◆ What is asked:
Count the lines in the items below that contain the string "grace", treating uppercase and lowercase as different. Reply with the number alone.

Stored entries
_ _ _ _
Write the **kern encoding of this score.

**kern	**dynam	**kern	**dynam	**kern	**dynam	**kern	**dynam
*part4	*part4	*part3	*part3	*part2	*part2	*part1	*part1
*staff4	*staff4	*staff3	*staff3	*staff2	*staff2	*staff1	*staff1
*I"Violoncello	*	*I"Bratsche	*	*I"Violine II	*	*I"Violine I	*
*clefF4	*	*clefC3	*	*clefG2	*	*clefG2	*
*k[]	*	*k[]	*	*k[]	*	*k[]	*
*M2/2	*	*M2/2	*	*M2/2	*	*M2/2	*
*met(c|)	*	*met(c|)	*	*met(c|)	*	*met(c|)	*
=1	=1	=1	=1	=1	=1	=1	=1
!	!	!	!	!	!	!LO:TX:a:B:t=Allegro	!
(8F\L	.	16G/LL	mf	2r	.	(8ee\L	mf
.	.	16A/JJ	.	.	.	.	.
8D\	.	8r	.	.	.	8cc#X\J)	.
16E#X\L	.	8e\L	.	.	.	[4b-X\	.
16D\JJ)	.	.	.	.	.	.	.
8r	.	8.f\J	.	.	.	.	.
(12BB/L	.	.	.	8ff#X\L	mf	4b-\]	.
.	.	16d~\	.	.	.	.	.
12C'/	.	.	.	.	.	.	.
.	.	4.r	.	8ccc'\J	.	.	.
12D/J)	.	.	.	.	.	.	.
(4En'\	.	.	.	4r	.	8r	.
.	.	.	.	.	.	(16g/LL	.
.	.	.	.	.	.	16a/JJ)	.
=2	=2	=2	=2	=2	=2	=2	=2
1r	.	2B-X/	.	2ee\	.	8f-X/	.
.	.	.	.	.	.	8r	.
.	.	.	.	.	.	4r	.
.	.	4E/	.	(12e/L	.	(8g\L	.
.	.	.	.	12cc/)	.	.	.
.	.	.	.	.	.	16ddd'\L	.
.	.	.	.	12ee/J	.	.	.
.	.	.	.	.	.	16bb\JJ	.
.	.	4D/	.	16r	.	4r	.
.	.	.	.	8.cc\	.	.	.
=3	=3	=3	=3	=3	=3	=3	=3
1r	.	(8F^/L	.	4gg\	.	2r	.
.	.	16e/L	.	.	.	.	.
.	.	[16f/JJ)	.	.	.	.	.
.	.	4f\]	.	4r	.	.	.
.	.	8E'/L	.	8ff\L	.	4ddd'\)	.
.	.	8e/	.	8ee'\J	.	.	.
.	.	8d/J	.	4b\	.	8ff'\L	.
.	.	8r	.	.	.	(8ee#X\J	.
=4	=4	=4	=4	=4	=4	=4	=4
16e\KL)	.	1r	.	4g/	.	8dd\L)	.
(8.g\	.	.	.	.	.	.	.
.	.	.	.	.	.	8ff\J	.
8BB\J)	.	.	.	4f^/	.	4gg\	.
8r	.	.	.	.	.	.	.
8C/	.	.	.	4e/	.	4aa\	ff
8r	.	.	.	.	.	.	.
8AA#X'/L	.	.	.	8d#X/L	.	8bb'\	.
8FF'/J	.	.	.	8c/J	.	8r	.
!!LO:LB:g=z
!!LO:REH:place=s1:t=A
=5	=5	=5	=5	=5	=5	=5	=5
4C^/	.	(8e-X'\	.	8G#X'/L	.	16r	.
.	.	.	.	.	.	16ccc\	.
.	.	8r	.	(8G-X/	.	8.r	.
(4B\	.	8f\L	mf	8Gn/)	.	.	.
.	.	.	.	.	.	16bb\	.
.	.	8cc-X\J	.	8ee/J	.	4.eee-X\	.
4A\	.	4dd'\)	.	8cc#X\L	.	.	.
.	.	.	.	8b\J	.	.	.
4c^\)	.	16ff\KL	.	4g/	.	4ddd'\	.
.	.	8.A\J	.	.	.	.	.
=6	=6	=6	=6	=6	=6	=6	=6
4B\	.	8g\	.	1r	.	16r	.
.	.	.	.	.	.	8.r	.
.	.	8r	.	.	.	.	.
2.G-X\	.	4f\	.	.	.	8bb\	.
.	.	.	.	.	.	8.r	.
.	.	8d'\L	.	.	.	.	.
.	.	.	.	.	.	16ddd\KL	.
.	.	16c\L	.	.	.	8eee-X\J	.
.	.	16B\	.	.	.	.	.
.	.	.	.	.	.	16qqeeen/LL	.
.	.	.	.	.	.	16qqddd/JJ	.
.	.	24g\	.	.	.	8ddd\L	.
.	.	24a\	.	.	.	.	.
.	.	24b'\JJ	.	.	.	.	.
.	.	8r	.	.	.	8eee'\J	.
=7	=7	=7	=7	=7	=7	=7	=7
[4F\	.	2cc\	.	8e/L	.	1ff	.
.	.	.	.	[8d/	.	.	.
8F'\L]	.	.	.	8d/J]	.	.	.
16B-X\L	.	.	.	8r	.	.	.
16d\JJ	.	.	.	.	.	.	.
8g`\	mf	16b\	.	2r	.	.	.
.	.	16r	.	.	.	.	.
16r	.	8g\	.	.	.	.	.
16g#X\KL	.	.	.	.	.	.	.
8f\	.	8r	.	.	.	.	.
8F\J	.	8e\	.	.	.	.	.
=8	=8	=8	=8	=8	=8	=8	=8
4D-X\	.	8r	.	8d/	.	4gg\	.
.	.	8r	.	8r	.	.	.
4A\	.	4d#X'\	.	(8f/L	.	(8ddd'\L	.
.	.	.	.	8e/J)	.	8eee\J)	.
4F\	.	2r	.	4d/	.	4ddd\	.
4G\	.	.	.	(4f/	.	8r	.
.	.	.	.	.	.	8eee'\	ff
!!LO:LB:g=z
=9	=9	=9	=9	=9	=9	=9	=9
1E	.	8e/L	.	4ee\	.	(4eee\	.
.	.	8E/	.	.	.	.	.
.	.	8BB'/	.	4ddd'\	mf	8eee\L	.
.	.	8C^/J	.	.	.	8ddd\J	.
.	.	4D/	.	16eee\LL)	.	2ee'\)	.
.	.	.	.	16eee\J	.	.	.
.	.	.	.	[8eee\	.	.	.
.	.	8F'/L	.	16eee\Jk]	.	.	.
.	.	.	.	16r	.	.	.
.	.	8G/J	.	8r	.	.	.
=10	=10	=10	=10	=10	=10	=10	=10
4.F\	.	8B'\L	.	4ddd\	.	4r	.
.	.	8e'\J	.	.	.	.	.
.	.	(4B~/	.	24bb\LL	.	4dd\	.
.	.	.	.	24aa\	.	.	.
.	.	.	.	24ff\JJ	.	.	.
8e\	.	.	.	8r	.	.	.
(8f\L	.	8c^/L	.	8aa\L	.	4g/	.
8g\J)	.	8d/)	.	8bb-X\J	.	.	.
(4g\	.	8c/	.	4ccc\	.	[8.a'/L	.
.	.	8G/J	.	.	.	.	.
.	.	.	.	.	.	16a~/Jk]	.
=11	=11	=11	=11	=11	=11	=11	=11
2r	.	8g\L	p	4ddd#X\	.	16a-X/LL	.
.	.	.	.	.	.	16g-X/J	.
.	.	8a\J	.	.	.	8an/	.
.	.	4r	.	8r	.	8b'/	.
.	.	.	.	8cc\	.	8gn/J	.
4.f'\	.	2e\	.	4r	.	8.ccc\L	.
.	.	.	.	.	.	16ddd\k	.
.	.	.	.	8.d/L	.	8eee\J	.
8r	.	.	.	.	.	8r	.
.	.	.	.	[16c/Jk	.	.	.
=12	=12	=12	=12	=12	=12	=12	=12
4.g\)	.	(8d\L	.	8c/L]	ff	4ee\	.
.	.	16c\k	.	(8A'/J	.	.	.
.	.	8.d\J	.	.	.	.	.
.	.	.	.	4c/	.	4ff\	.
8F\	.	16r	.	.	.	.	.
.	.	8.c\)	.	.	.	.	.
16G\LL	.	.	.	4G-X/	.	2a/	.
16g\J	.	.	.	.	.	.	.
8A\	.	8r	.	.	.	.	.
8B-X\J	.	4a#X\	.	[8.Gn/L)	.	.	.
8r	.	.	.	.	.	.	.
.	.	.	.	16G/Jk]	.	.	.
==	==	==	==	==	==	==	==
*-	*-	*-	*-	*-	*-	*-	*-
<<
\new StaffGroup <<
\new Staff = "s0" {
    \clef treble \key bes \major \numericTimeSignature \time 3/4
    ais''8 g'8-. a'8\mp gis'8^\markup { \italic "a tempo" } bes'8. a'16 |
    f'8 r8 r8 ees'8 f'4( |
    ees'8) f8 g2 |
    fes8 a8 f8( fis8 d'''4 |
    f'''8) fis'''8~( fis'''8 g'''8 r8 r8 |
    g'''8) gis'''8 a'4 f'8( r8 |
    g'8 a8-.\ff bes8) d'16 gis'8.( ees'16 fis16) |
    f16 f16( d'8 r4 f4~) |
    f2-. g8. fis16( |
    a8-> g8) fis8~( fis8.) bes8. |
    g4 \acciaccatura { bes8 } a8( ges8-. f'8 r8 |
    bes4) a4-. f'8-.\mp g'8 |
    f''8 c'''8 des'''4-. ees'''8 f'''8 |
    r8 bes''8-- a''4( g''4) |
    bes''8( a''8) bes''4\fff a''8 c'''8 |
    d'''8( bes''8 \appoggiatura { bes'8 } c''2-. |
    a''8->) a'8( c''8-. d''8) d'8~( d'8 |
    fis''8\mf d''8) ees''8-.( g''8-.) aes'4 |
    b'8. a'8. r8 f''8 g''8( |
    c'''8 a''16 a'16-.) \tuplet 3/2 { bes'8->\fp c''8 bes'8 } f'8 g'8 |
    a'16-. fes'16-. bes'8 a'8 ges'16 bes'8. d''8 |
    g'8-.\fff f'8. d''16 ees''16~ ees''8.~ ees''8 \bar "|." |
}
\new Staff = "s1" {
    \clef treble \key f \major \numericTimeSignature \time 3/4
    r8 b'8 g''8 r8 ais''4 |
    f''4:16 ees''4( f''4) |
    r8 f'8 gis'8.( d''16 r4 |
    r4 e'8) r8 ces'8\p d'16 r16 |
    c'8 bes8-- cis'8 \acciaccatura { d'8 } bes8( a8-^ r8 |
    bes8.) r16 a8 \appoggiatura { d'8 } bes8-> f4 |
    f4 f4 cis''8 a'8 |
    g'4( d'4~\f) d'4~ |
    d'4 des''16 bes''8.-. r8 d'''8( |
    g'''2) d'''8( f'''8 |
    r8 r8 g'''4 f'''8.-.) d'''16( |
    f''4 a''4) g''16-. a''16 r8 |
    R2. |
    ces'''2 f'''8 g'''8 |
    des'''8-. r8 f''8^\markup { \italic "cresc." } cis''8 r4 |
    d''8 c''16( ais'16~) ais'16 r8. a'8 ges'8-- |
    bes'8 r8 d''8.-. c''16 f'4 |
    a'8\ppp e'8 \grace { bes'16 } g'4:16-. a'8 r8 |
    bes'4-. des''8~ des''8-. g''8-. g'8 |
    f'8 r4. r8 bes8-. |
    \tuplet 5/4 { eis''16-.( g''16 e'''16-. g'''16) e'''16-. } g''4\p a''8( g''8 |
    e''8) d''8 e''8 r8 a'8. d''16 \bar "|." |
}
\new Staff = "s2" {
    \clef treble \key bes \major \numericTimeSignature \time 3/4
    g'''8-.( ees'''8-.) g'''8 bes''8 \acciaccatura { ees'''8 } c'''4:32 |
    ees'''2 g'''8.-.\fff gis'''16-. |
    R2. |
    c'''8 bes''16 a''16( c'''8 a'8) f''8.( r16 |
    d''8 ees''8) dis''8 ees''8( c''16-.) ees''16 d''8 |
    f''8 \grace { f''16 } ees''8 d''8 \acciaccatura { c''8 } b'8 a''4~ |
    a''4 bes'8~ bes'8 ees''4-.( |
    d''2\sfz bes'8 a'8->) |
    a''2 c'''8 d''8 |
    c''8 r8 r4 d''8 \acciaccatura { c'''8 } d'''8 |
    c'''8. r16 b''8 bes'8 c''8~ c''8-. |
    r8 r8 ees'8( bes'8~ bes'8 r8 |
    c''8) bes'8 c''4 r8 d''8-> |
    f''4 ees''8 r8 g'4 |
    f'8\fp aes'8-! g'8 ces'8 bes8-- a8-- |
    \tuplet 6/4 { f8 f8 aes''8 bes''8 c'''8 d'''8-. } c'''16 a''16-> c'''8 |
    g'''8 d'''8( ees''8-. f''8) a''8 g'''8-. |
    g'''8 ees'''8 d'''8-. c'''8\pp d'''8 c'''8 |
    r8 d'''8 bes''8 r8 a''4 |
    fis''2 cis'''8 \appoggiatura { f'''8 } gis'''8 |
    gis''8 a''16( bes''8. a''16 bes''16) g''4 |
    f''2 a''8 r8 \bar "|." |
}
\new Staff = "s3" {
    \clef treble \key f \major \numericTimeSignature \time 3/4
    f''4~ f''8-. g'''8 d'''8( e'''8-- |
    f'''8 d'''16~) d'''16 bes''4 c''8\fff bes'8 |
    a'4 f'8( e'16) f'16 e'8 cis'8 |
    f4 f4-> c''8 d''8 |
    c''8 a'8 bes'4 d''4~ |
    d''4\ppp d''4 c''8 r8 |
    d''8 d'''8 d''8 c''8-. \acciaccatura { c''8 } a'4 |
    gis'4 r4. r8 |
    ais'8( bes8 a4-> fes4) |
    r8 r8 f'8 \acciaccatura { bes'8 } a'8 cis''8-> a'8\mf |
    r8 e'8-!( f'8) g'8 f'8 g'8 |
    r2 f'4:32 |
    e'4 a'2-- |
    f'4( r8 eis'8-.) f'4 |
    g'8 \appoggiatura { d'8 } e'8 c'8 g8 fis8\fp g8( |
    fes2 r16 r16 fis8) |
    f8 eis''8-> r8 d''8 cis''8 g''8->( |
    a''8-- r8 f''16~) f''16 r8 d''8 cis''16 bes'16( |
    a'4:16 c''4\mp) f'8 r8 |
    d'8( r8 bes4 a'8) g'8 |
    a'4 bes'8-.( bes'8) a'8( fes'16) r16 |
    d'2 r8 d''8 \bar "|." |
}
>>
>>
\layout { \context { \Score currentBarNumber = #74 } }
_ _ _ _
◆ The output:
2